Items from a dataset:
##############################

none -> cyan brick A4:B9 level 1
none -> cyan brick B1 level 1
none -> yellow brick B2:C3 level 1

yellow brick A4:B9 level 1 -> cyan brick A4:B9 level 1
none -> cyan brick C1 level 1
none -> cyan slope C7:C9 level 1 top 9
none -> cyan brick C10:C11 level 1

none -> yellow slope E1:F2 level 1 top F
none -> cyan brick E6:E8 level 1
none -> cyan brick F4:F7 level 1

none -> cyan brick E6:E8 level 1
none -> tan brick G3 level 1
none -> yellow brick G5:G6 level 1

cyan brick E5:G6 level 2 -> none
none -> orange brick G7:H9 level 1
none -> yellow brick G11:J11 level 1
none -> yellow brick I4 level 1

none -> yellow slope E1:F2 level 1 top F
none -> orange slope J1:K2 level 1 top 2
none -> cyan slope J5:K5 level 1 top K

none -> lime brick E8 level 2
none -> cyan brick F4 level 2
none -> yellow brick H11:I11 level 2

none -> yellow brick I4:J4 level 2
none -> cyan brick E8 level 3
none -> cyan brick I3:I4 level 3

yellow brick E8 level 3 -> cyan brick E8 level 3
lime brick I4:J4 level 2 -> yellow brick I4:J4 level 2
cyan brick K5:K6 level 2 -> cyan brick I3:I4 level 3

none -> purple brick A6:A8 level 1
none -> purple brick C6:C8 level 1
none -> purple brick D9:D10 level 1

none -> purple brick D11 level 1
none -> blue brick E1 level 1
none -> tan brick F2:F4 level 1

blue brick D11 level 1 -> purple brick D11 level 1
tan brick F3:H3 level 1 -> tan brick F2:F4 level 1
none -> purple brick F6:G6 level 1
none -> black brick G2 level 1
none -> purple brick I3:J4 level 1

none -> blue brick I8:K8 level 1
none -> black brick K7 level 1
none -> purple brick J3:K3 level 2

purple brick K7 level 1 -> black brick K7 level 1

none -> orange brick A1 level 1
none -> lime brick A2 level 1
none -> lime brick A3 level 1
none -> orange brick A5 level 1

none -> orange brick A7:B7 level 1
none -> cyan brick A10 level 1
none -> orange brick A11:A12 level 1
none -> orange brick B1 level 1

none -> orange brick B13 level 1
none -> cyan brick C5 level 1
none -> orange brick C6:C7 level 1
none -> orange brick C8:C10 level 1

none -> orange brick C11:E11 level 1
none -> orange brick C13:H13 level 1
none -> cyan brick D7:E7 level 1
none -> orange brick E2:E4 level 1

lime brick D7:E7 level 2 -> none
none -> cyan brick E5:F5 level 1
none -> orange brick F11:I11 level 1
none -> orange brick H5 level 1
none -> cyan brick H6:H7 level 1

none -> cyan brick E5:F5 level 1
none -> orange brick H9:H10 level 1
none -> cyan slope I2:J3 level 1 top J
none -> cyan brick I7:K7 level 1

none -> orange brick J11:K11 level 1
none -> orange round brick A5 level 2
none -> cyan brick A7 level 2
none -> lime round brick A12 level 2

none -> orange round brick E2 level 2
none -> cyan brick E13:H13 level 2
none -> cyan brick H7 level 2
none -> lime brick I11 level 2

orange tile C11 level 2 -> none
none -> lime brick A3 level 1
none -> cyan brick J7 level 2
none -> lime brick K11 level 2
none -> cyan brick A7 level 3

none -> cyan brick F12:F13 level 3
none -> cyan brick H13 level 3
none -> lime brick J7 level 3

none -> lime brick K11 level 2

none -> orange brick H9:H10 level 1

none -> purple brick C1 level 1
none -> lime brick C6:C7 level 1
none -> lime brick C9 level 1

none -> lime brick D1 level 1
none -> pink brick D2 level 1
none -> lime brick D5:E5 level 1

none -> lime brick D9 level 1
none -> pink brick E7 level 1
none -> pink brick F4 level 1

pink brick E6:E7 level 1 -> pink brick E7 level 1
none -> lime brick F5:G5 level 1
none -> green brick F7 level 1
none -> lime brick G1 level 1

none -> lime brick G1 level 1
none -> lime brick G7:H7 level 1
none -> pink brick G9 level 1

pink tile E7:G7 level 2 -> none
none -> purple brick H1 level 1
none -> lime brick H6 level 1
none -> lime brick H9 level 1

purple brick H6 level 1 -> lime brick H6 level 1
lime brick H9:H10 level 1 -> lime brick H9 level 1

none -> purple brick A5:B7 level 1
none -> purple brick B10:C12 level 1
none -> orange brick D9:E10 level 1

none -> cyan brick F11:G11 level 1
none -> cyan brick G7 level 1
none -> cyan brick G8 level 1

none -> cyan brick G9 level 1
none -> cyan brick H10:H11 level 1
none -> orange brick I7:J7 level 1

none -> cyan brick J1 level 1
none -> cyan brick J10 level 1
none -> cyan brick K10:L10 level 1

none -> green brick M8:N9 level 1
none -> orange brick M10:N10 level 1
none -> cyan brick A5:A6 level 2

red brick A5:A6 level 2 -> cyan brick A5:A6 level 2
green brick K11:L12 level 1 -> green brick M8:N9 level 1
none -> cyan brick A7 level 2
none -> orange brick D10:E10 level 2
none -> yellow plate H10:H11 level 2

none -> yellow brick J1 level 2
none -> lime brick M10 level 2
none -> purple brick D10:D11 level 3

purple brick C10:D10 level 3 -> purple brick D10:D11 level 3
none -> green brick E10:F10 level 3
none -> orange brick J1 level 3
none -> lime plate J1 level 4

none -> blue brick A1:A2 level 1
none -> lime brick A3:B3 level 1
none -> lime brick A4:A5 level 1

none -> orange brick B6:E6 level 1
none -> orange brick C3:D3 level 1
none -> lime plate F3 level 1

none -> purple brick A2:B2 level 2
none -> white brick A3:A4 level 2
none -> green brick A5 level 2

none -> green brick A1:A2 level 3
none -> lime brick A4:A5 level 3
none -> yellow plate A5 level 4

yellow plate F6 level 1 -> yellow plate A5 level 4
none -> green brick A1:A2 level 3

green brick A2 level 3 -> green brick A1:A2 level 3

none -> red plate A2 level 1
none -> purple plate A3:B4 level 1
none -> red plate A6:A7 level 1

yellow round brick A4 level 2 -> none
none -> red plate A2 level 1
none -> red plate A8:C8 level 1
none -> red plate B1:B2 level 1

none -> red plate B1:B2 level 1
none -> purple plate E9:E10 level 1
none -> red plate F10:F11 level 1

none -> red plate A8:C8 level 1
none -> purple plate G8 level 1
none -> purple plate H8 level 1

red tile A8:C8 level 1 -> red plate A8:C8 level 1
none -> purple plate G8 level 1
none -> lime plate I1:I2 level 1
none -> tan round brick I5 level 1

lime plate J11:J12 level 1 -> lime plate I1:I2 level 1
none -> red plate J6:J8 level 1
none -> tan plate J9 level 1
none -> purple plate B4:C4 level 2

##############################

THE TASK: Repeat exactly the lines above from the one with "none -> yellow brick B2:C3 level 1" up to and including the one with "none -> purple brick F6:G6 level 1". No other line belongs in the reply.

ANSWER TO THIS PROBLEM:
none -> yellow brick B2:C3 level 1

yellow brick A4:B9 level 1 -> cyan brick A4:B9 level 1
none -> cyan brick C1 level 1
none -> cyan slope C7:C9 level 1 top 9
none -> cyan brick C10:C11 level 1

none -> yellow slope E1:F2 level 1 top F
none -> cyan brick E6:E8 level 1
none -> cyan brick F4:F7 level 1

none -> cyan brick E6:E8 level 1
none -> tan brick G3 level 1
none -> yellow brick G5:G6 level 1

cyan brick E5:G6 level 2 -> none
none -> orange brick G7:H9 level 1
none -> yellow brick G11:J11 level 1
none -> yellow brick I4 level 1

none -> yellow slope E1:F2 level 1 top F
none -> orange slope J1:K2 level 1 top 2
none -> cyan slope J5:K5 level 1 top K

none -> lime brick E8 level 2
none -> cyan brick F4 level 2
none -> yellow brick H11:I11 level 2

none -> yellow brick I4:J4 level 2
none -> cyan brick E8 level 3
none -> cyan brick I3:I4 level 3

yellow brick E8 level 3 -> cyan brick E8 level 3
lime brick I4:J4 level 2 -> yellow brick I4:J4 level 2
cyan brick K5:K6 level 2 -> cyan brick I3:I4 level 3

none -> purple brick A6:A8 level 1
none -> purple brick C6:C8 level 1
none -> purple brick D9:D10 level 1

none -> purple brick D11 level 1
none -> blue brick E1 level 1
none -> tan brick F2:F4 level 1

blue brick D11 level 1 -> purple brick D11 level 1
tan brick F3:H3 level 1 -> tan brick F2:F4 level 1
none -> purple brick F6:G6 level 1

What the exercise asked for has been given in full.